Dataset extract Block Start

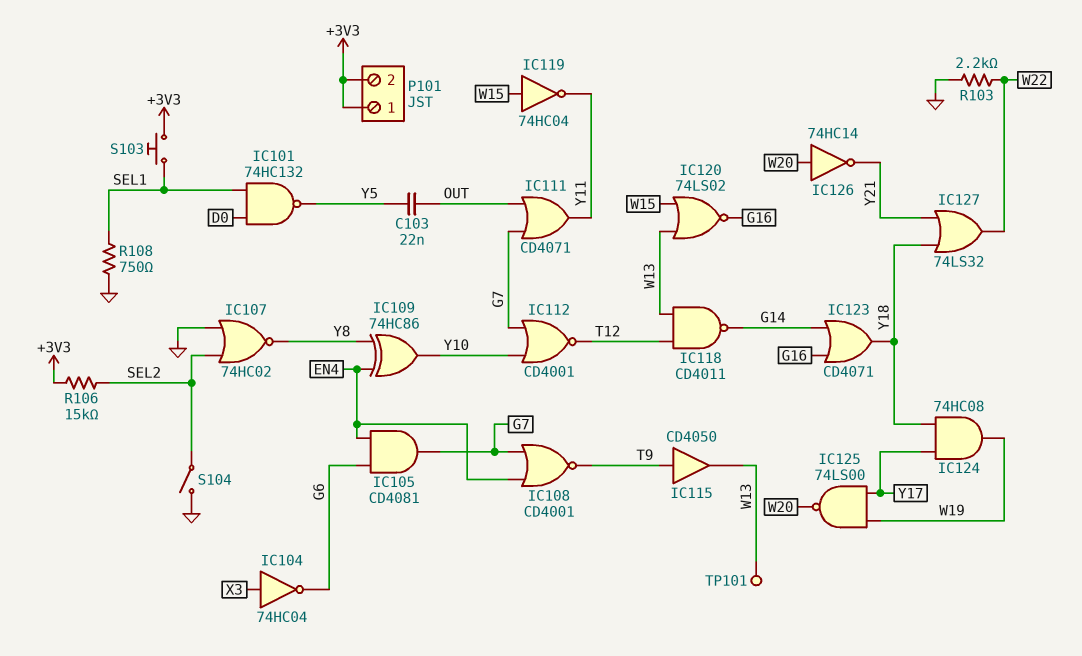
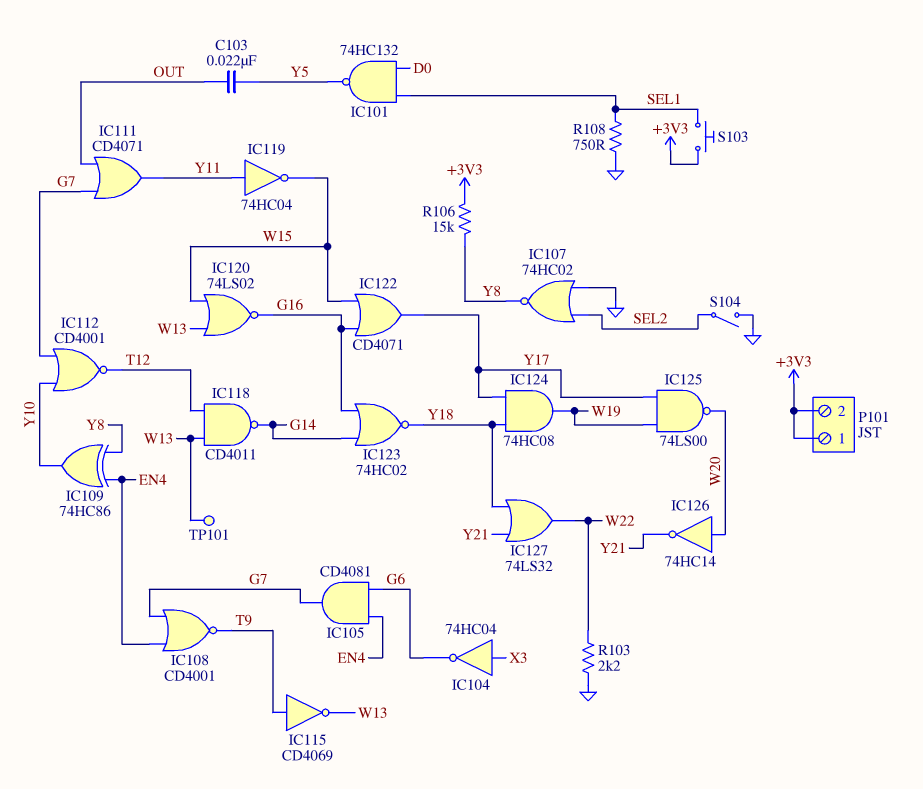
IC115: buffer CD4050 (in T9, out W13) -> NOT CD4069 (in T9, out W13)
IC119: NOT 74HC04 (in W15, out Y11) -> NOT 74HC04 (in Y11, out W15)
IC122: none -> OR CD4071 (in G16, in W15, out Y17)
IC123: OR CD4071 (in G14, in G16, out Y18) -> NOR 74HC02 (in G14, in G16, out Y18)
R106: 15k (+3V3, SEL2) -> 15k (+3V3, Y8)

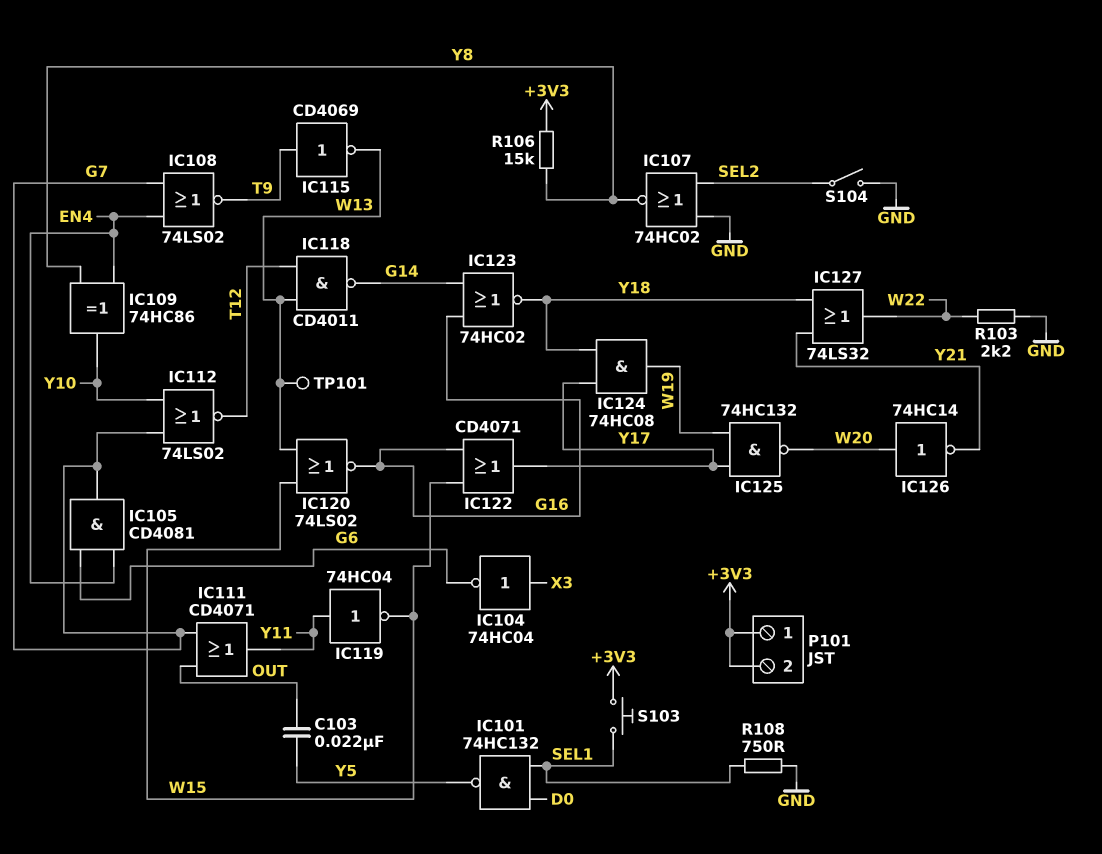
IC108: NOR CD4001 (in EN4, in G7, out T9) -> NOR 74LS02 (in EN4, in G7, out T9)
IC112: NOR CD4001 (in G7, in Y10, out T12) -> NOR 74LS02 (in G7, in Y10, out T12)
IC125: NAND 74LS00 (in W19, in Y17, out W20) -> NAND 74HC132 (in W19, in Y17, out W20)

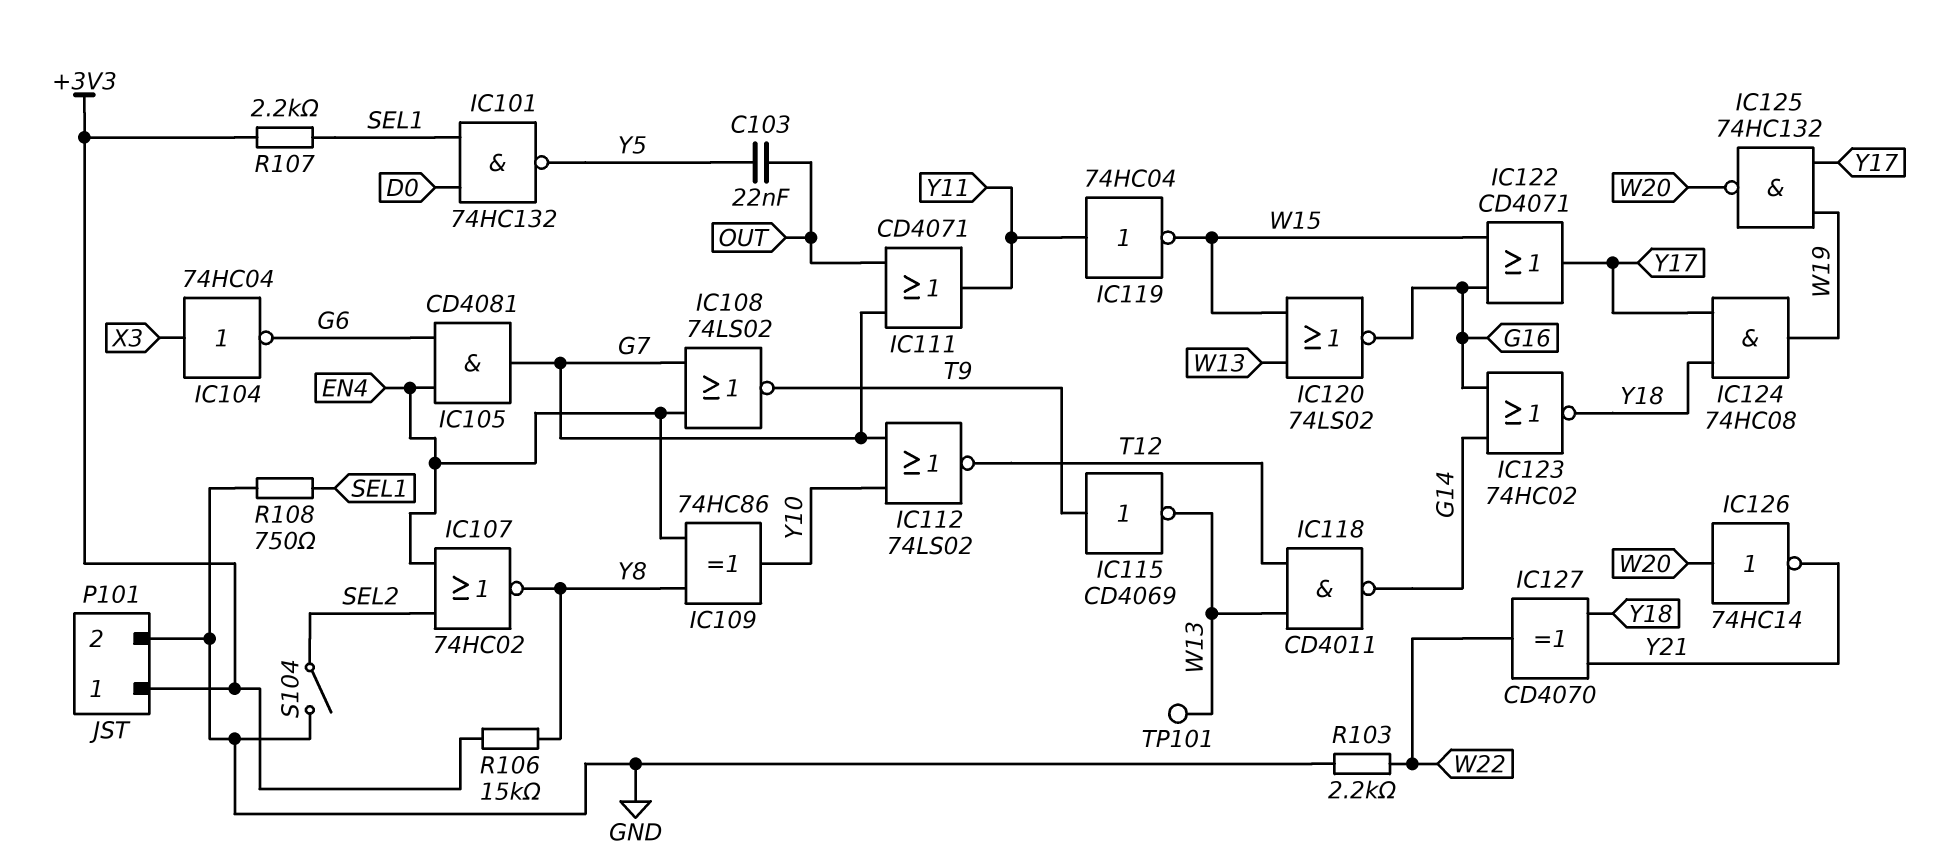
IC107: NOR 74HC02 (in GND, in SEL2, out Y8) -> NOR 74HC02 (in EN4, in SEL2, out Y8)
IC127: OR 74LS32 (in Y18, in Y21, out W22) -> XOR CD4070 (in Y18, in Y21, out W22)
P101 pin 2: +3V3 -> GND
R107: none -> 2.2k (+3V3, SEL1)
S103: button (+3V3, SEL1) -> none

Dataset extract Block End

Directions: Transcribe all data precisely. Pictures are not copied.

Answer to this problem:
IC115: buffer CD4050 (in T9, out W13) -> NOT CD4069 (in T9, out W13)
IC119: NOT 74HC04 (in W15, out Y11) -> NOT 74HC04 (in Y11, out W15)
IC122: none -> OR CD4071 (in G16, in W15, out Y17)
IC123: OR CD4071 (in G14, in G16, out Y18) -> NOR 74HC02 (in G14, in G16, out Y18)
R106: 15k (+3V3, SEL2) -> 15k (+3V3, Y8)

IC108: NOR CD4001 (in EN4, in G7, out T9) -> NOR 74LS02 (in EN4, in G7, out T9)
IC112: NOR CD4001 (in G7, in Y10, out T12) -> NOR 74LS02 (in G7, in Y10, out T12)
IC125: NAND 74LS00 (in W19, in Y17, out W20) -> NAND 74HC132 (in W19, in Y17, out W20)

IC107: NOR 74HC02 (in GND, in SEL2, out Y8) -> NOR 74HC02 (in EN4, in SEL2, out Y8)
IC127: OR 74LS32 (in Y18, in Y21, out W22) -> XOR CD4070 (in Y18, in Y21, out W22)
P101 pin 2: +3V3 -> GND
R107: none -> 2.2k (+3V3, SEL1)
S103: button (+3V3, SEL1) -> none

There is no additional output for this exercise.